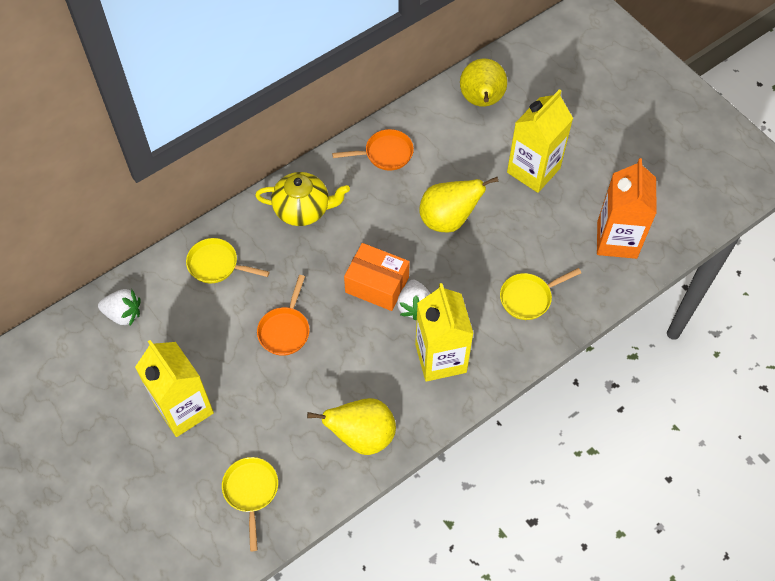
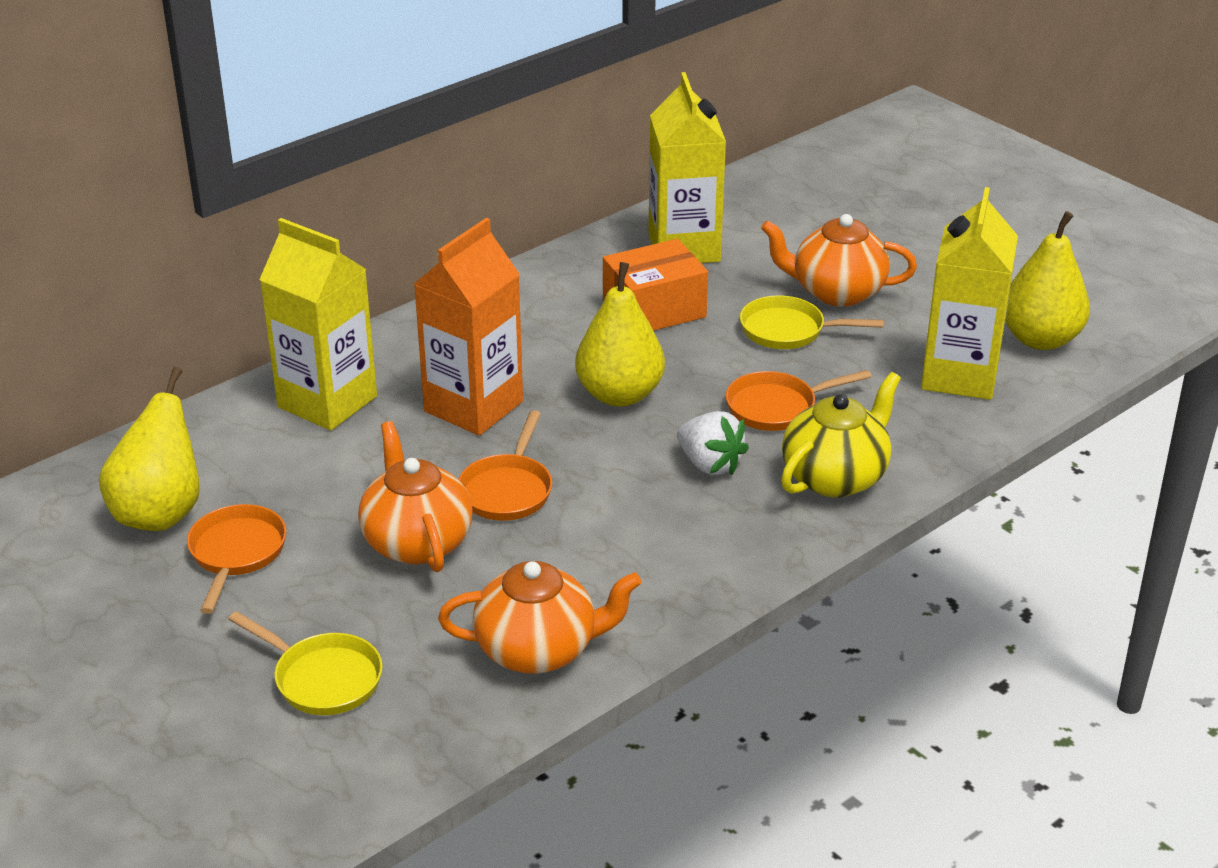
orange pan: [257,275,310,356] [332,129,414,171] = 2 -> [187,504,287,614] [458,410,552,521] [726,370,872,431] = 3
orange teapot: none = 0 -> [358,421,473,572] [438,561,642,674] [761,214,917,307] = 3
white strawberry: [98,289,141,326] [397,280,430,320] = 2 -> [677,411,749,475] = 1
yellow pan: [186,238,270,283] [222,457,278,551] [500,268,581,320] = 3 -> [229,611,383,715] [740,295,884,349] = 2

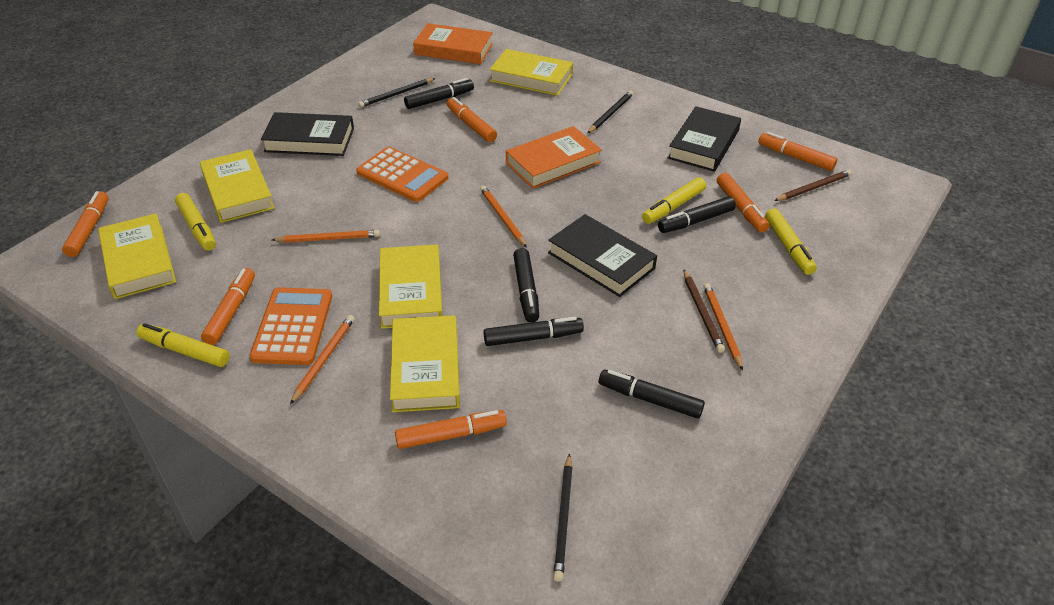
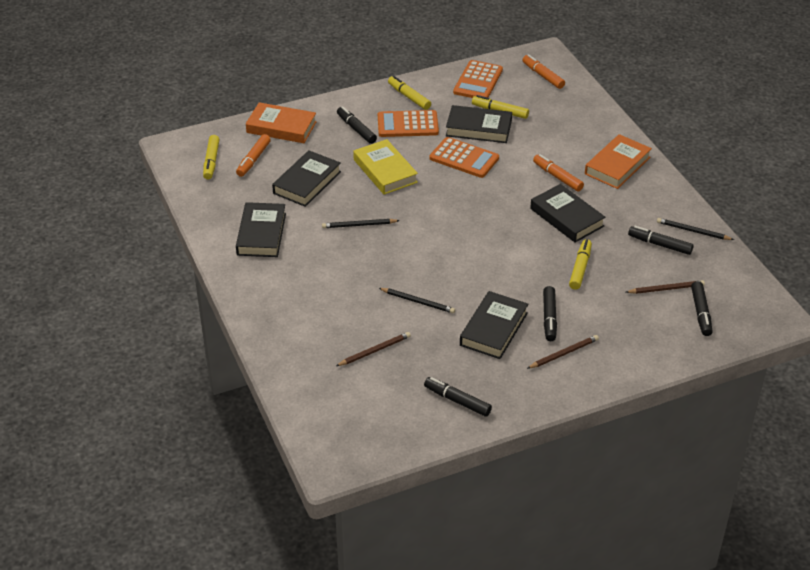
black book: [261,112,354,156] [548,214,657,297] [668,106,741,172] = 3 -> [236,202,286,257] [272,150,341,207] [446,105,512,143] [460,291,528,359] [530,184,605,242] = 5
brown pencil: [684,270,725,353] [774,169,852,201] = 2 -> [336,332,411,366] [527,335,599,369] [626,280,705,294] = 3
orange calculator: [249,287,332,365] [356,147,448,202] = 2 -> [378,110,439,137] [430,137,499,178] [453,60,503,98] = 3
orange marker: [62,191,109,257] [201,268,255,345] [395,410,507,449] [447,97,497,142] [717,173,769,232] [758,132,837,171] = 6 -> [236,134,271,177] [523,54,565,89] [533,154,584,192] = 3
orange pencil: [272,230,380,243] [290,315,355,405] [480,186,527,247] [703,283,743,371] = 4 -> none = 0
yellow book: [98,213,176,299] [200,149,274,223] [379,245,443,329] [390,315,460,412] [490,49,573,96] = 5 -> [353,139,418,195] = 1

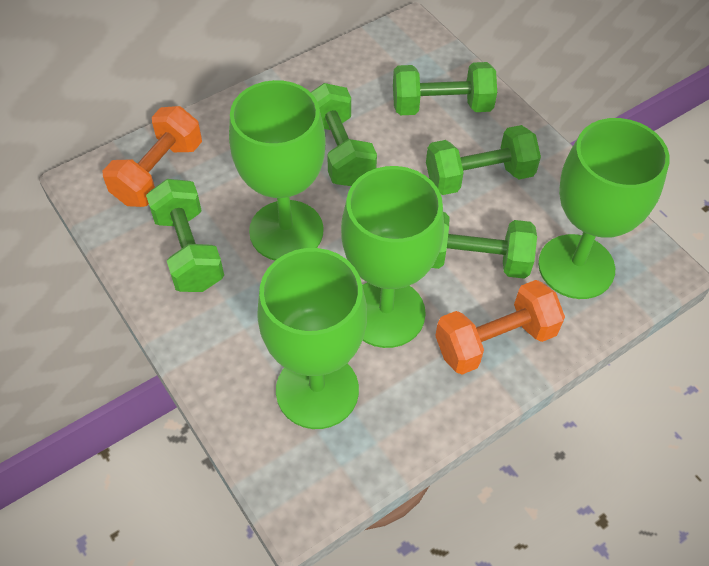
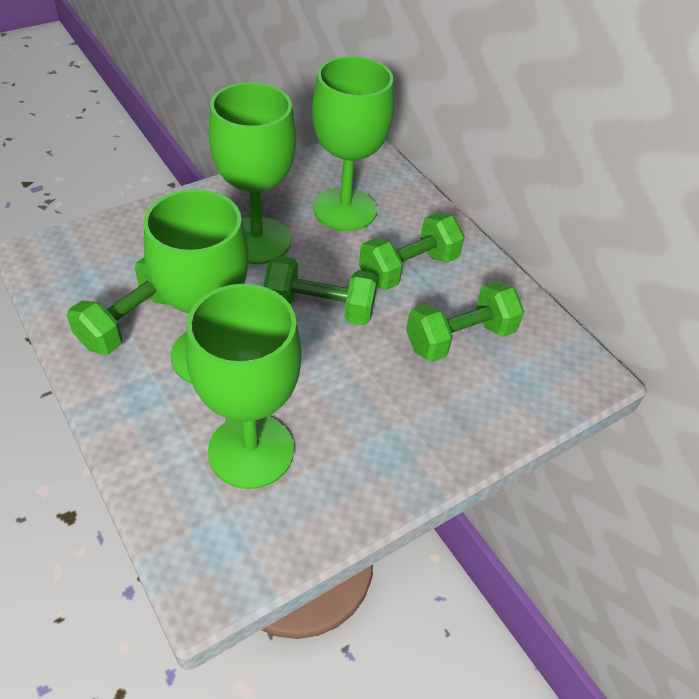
green dumbbell: [146,179,224,292] [311,83,377,186] [393,62,497,115] [426,125,541,195] [432,212,537,279] = 5 -> [67,258,170,354] [263,256,378,325] [359,213,465,290] [406,281,525,362] = 4
orange dumbbell: [103,106,202,207] [435,280,565,375] = 2 -> none = 0

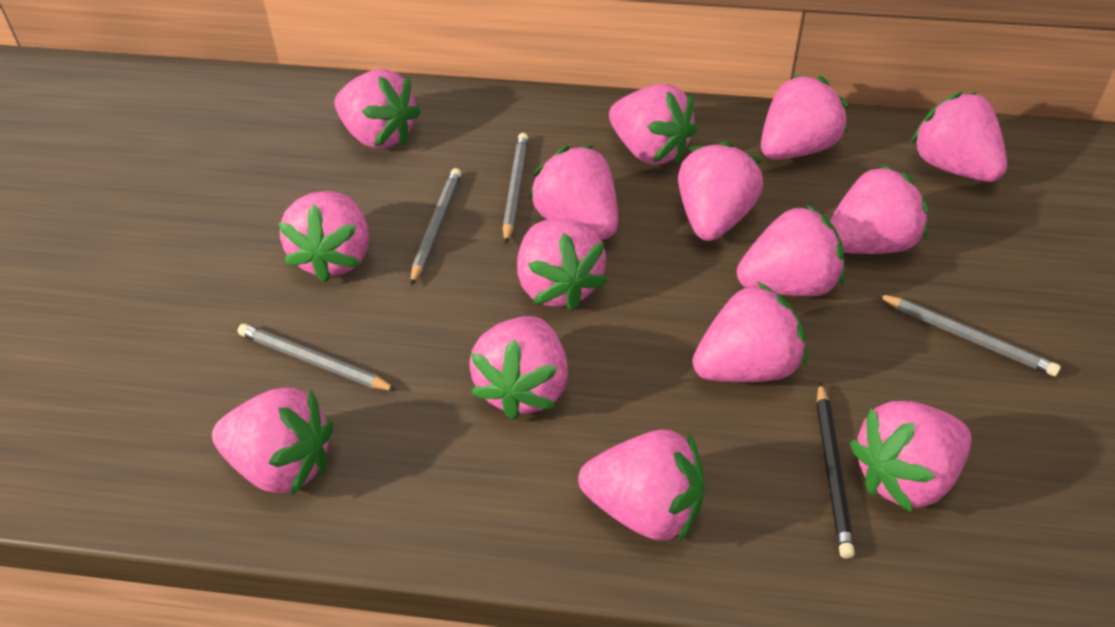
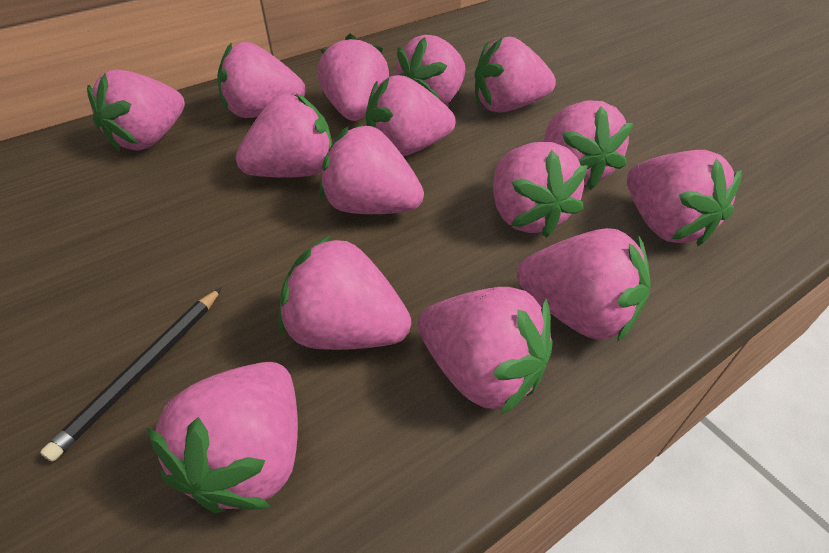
grey pencil: [238,324,397,391] [410,168,461,285] [503,133,528,244] [877,294,1061,376] = 4 -> none = 0

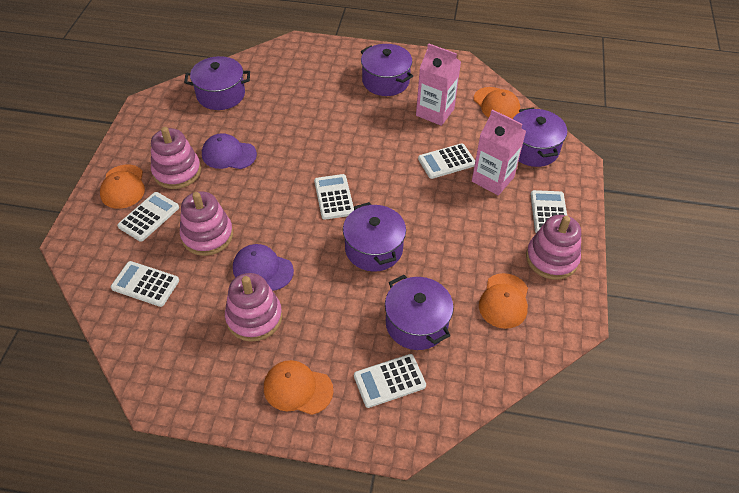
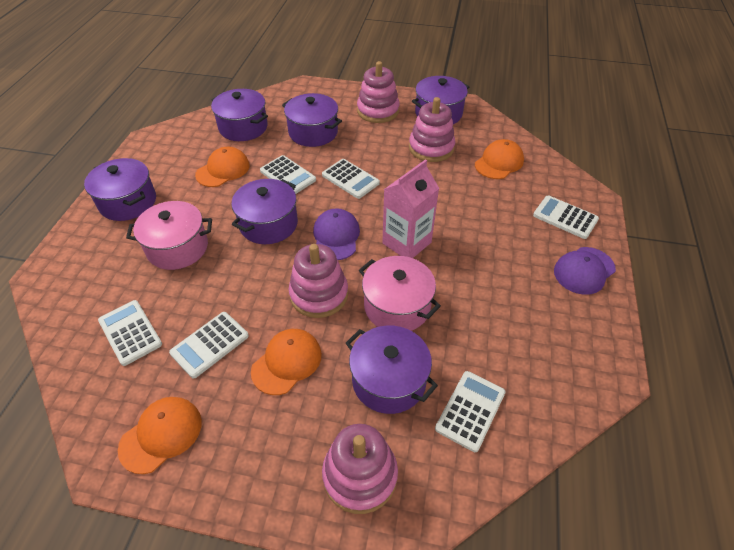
pink carton: [416,43,461,126] [472,109,526,196] = 2 -> [382,159,439,258] = 1
pink pot: none = 0 -> [126,201,212,270] [359,256,441,331] = 2
purple pot: [184,56,250,110] [343,202,406,272] [361,44,413,96] [385,275,454,350] [513,108,567,167] = 5 -> [84,158,156,221] [211,89,268,141] [231,179,298,244] [282,93,342,147] [346,325,438,414] [412,76,469,124] = 6

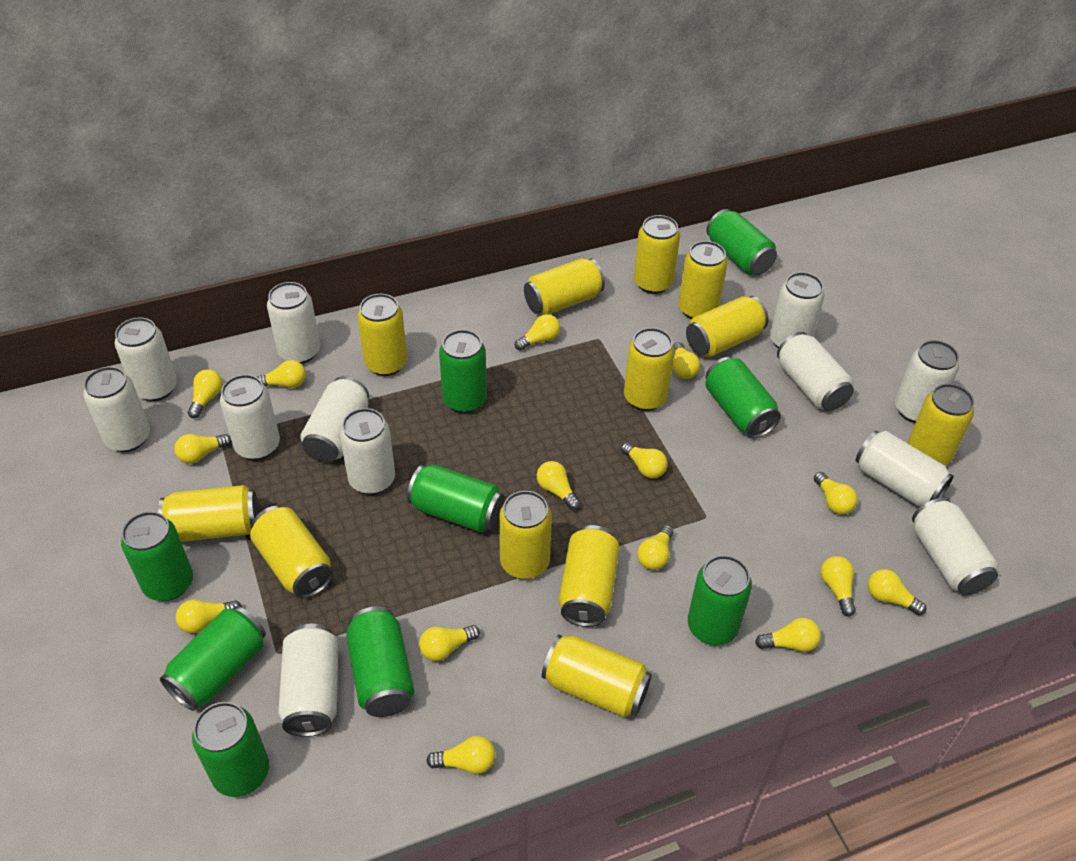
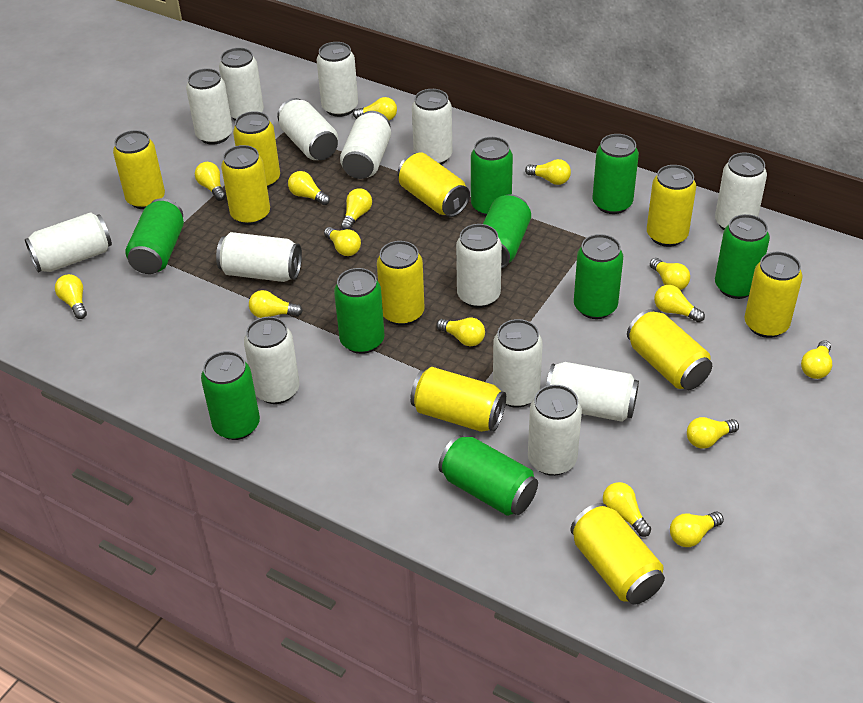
white can: [83,367,150,452] [115,317,177,401] [220,374,280,460] [267,282,320,364] [278,624,339,737] [300,376,369,463] [340,408,395,495] [770,272,825,348] [777,332,854,411] [855,431,954,506] [895,340,959,423] [912,498,998,595] = 12 -> [25,212,112,273] [186,68,233,145] [216,232,302,282] [219,48,264,120] [244,317,299,404] [277,98,338,160] [317,42,358,117] [340,111,391,179] [412,89,452,165] [456,224,502,308] [493,319,543,408] [528,385,582,476] [546,362,639,422] [715,153,767,230] = 14
yellow can: [158,485,259,542] [250,506,333,599] [357,294,407,376] [499,491,552,579] [524,258,605,315] [542,635,652,718] [559,525,620,627] [624,328,675,411] [634,215,680,294] [678,241,728,319] [686,296,769,357] [907,384,974,465] = 12 -> [113,130,165,209] [221,145,270,225] [233,111,280,189] [377,241,425,326] [398,153,470,217] [410,367,506,432] [571,503,665,605] [627,309,712,390] [647,165,696,247] [744,252,802,338] = 10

---+---

#### What is expected:
All lines of the entries containing the string "pink" must be shown in full.

#### Response:
pink carton: [416,43,461,126] [472,109,526,196] = 2 -> [382,159,439,258] = 1
pink pot: none = 0 -> [126,201,212,270] [359,256,441,331] = 2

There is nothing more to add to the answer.